-- Opening Marker --

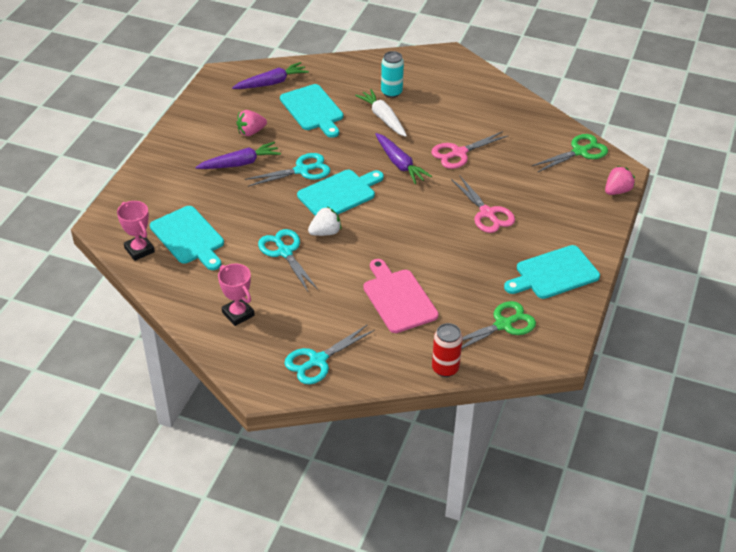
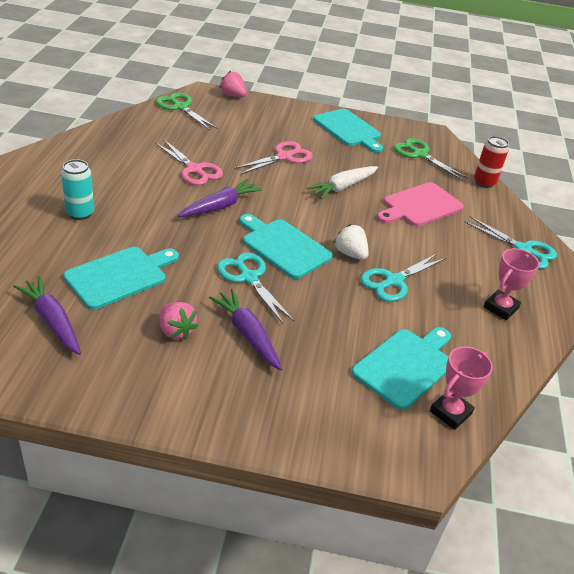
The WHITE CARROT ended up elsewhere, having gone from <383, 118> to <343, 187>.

-- Closing Marker --
-- Opening Marker --

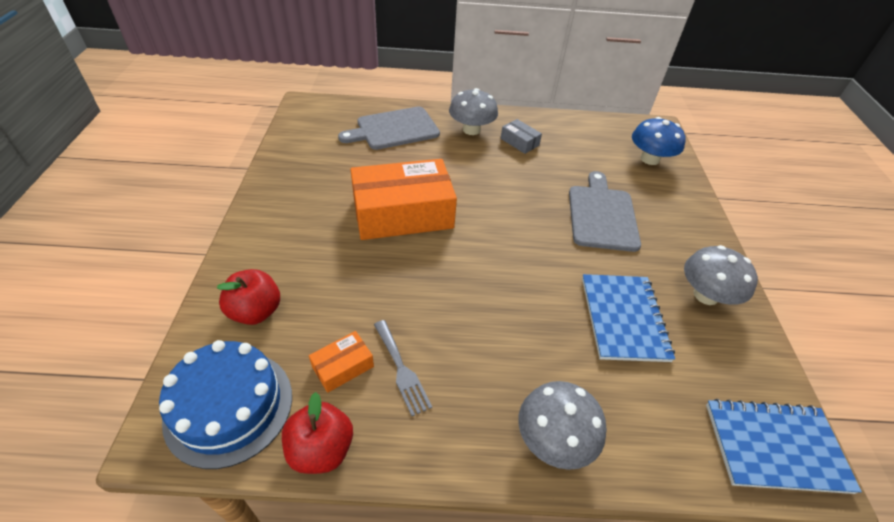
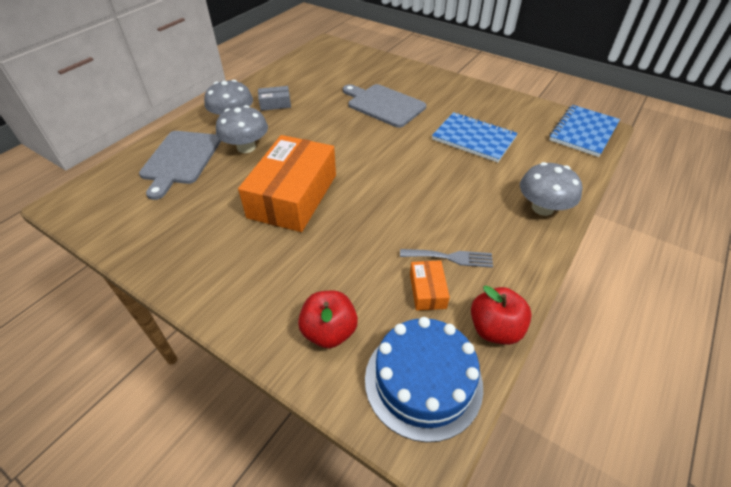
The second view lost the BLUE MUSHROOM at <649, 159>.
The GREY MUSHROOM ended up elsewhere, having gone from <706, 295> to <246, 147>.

-- Closing Marker --

- Your objective: Please, from the entries above, set down exactly the lines from the one containing "The second view" through the one containing "The GREY MUSHROOM", and only those.

- Task solution:
The second view lost the BLUE MUSHROOM at <649, 159>.
The GREY MUSHROOM ended up elsewhere, having gone from <706, 295> to <246, 147>.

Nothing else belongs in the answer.